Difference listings
Start of Block
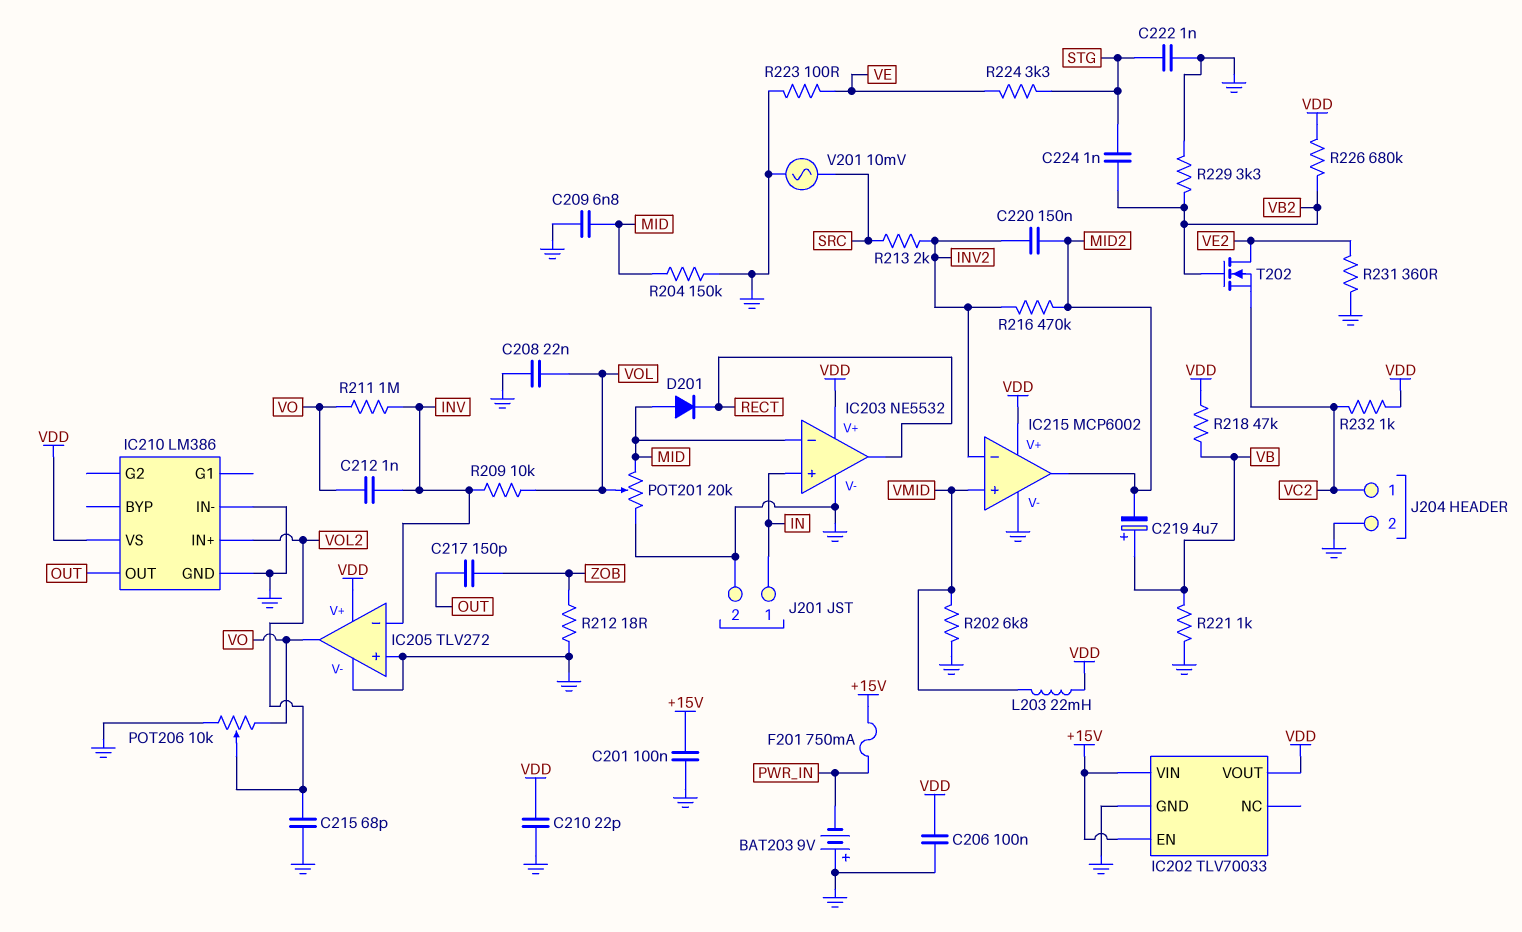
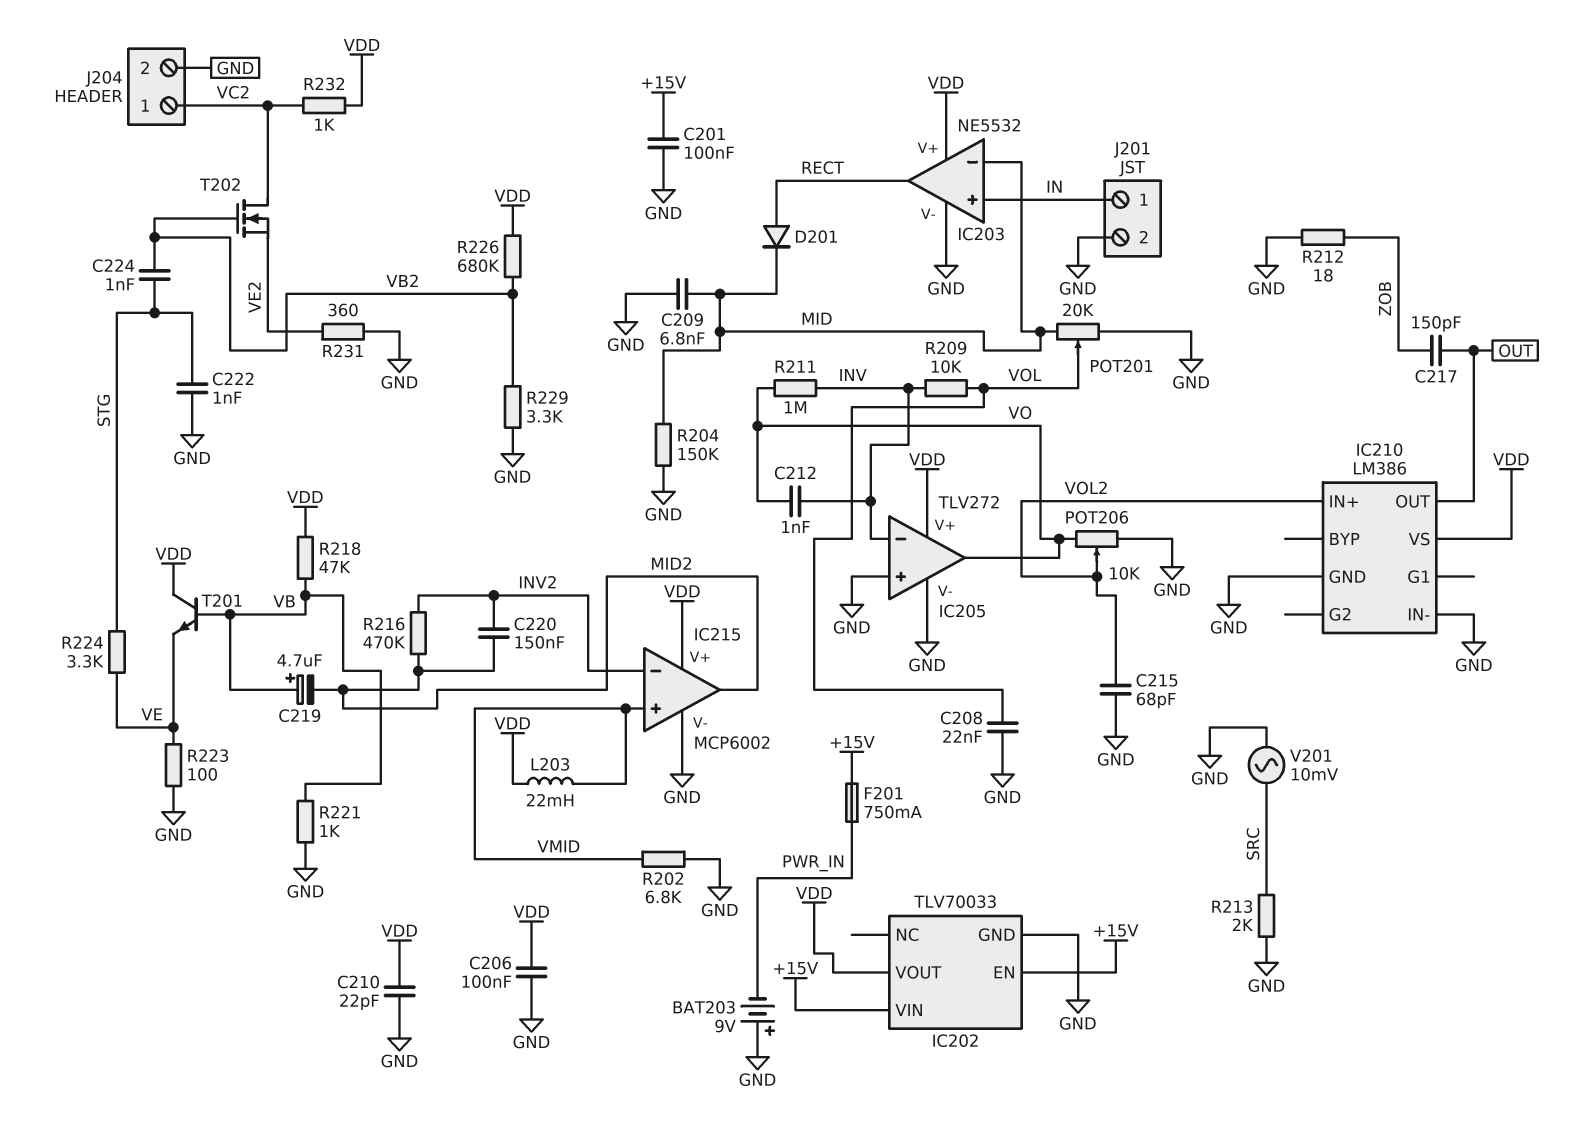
D201: diode (A MID, K RECT) -> diode (A RECT, K MID)
R213: 2k (INV2, SRC) -> 2k (GND, SRC)
T201: none -> NPN (B VB, C VDD, E VE)
T202: NMOS (G VB2, D VE2, S VC2) -> NMOS (G VB2, D VC2, S VE2)

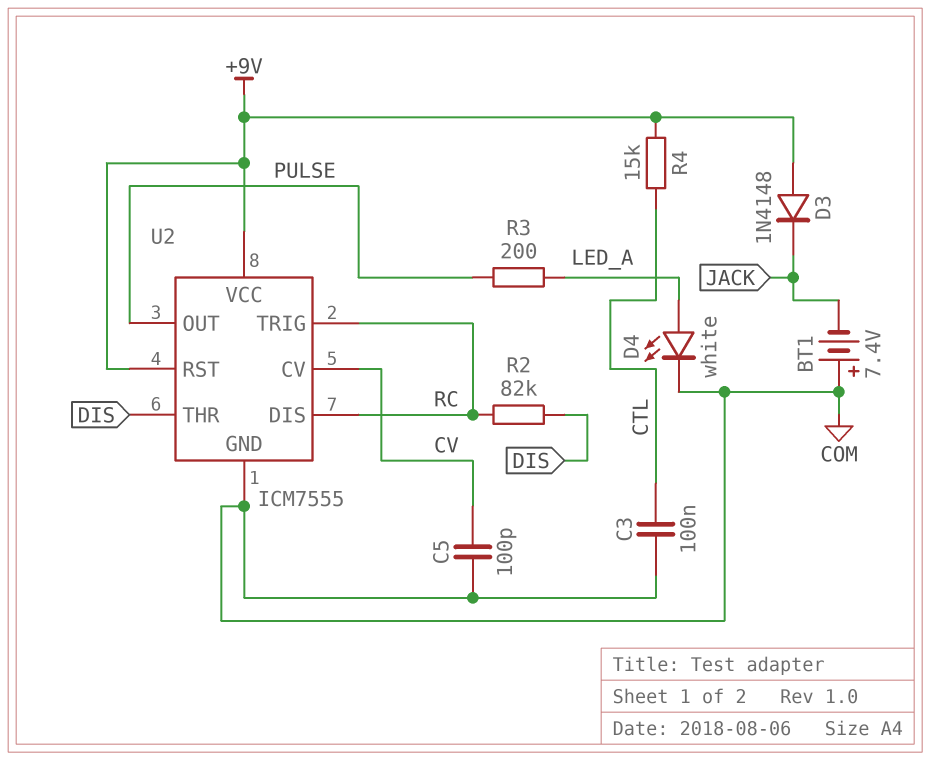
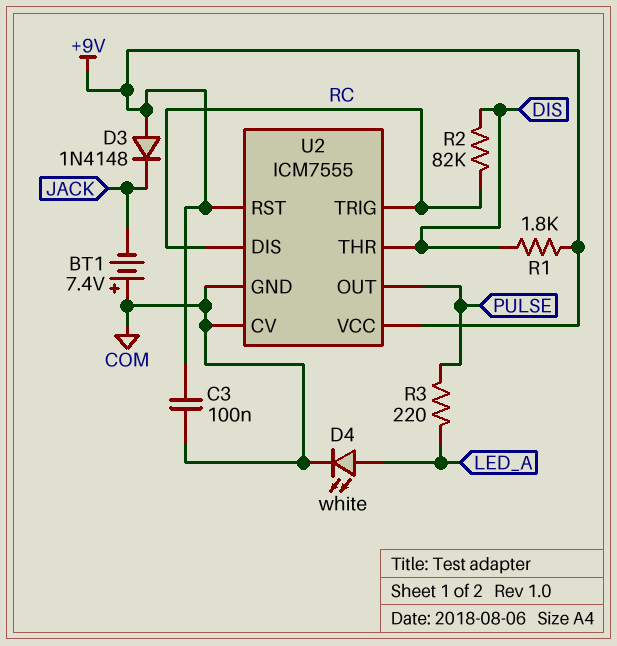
C3: 100nF (COM, CTL) -> 100nF (+9V, COM)
C5: 100pF (COM, CV) -> none
R1: none -> 1.8k (+9V, DIS)
R3: 200 (LED_A, PULSE) -> 220 (LED_A, PULSE)
R4: 15k (+9V, CTL) -> none
U2 pin CV: CV -> COM

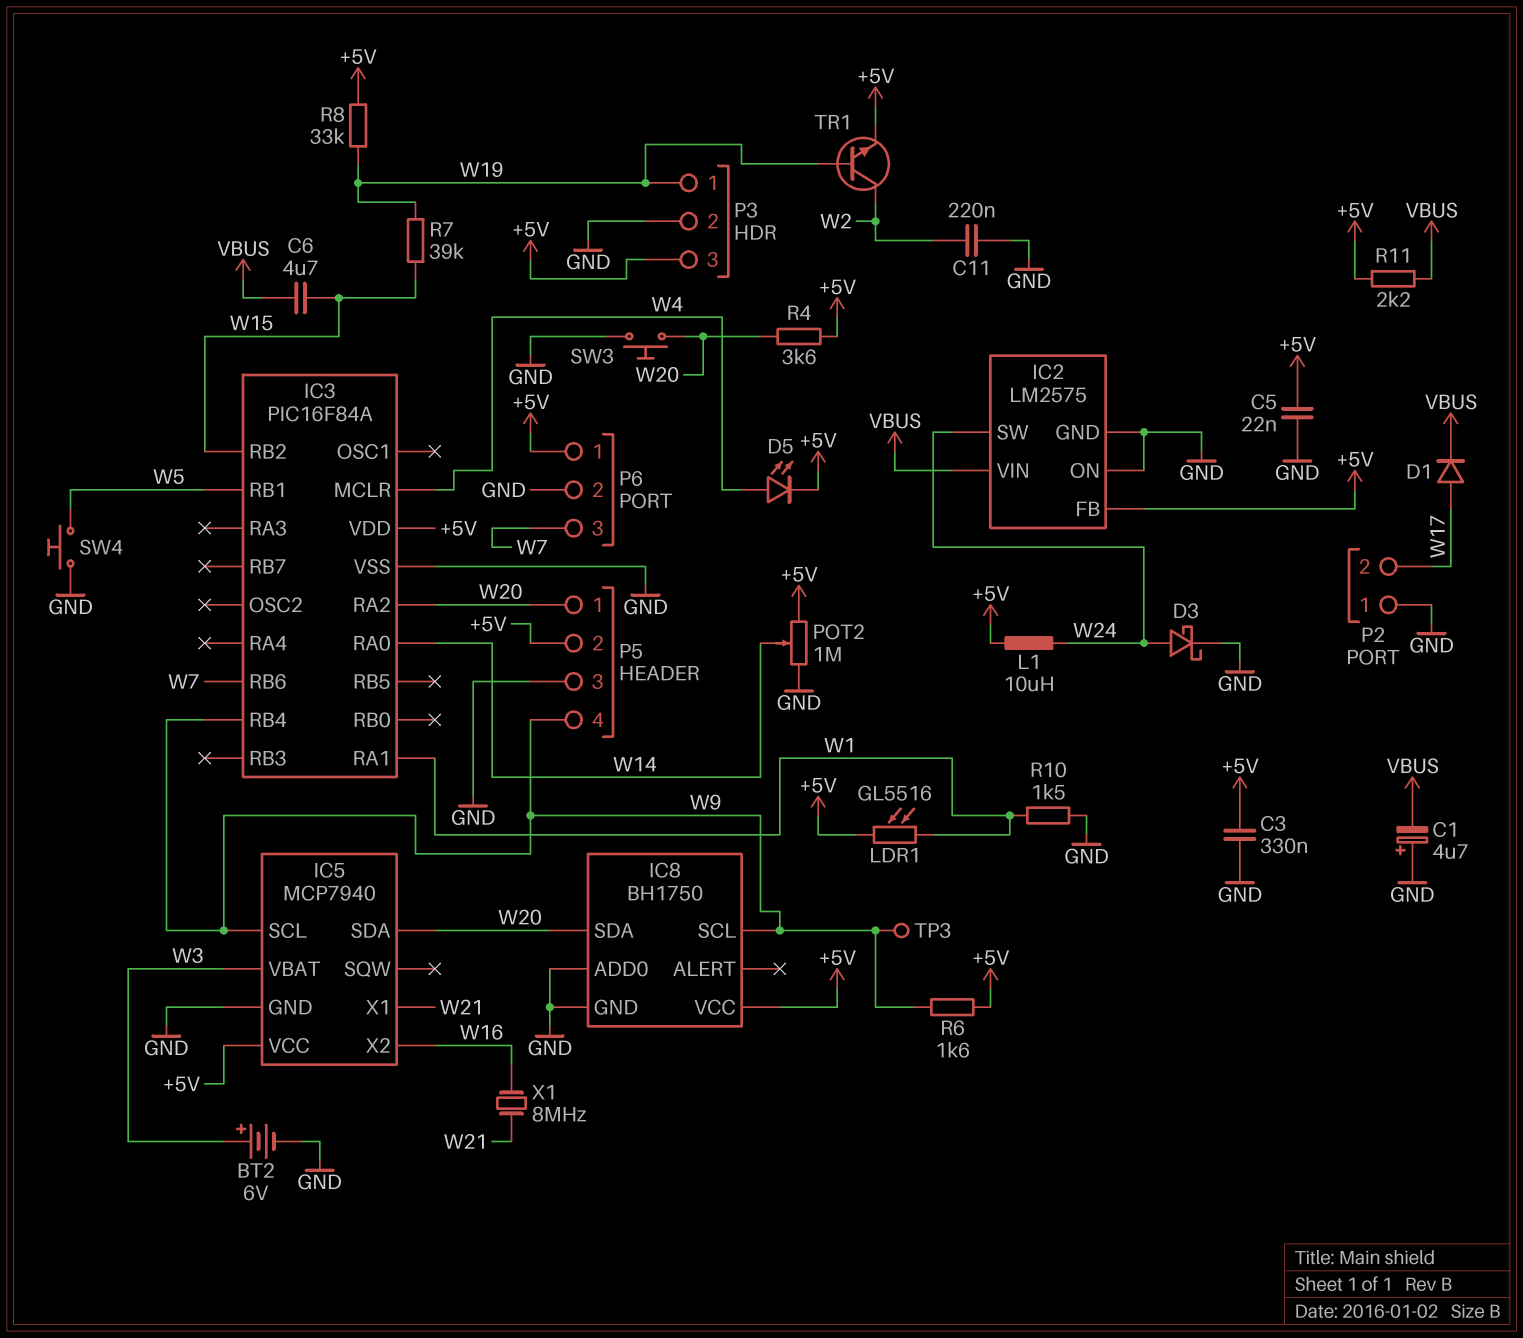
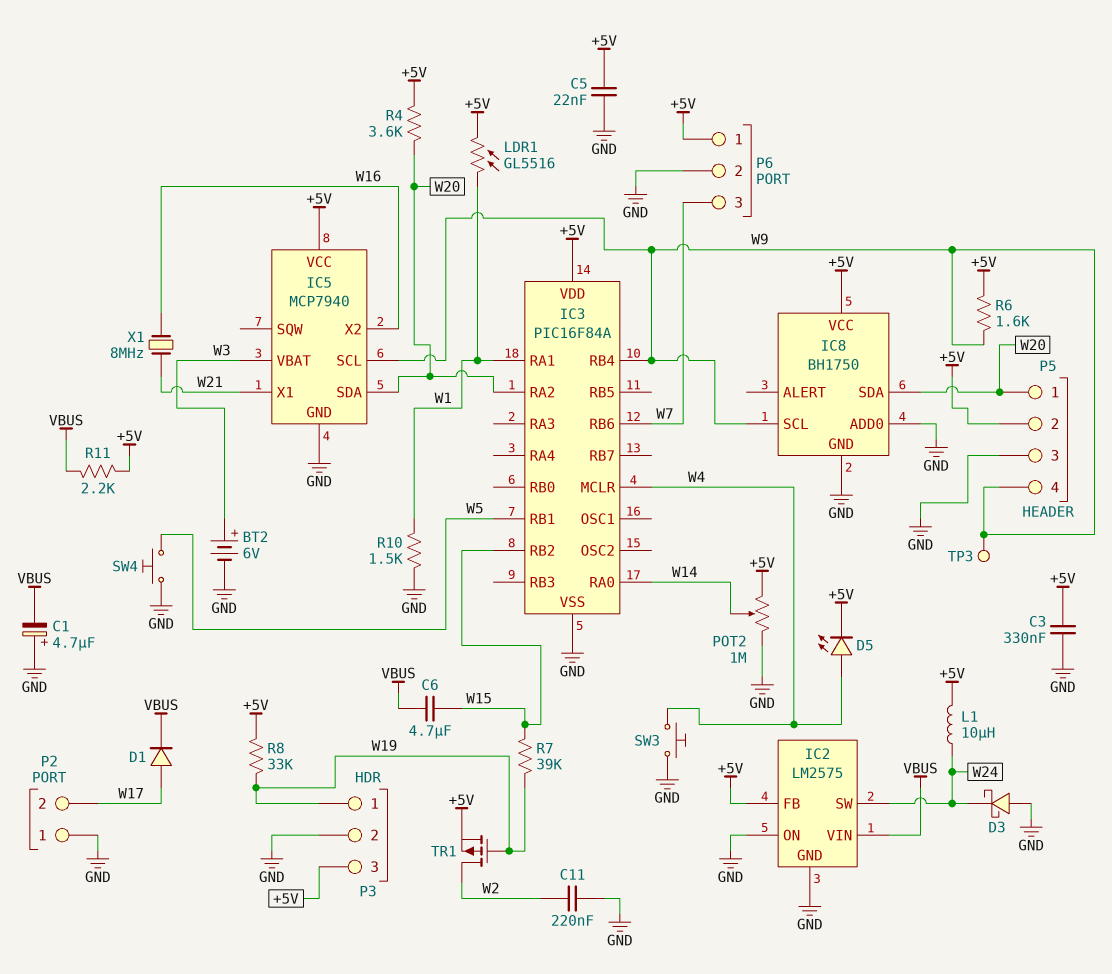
D3: schottky (A W24, K GND) -> schottky (A GND, K W24)
SW3: button (GND, W20) -> button (GND, W4)
TR1: NPN (B W19, C W2, E +5V) -> PMOS (G W19, D W2, S +5V)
End of Block
Repeat exactly the lines from the first line of the records above through the line containing "C3: 100nF (COM, CTL) -> 100nF (+9V, COM)", leaving out the pictures.

## Response for this exercise
D201: diode (A MID, K RECT) -> diode (A RECT, K MID)
R213: 2k (INV2, SRC) -> 2k (GND, SRC)
T201: none -> NPN (B VB, C VDD, E VE)
T202: NMOS (G VB2, D VE2, S VC2) -> NMOS (G VB2, D VC2, S VE2)

C3: 100nF (COM, CTL) -> 100nF (+9V, COM)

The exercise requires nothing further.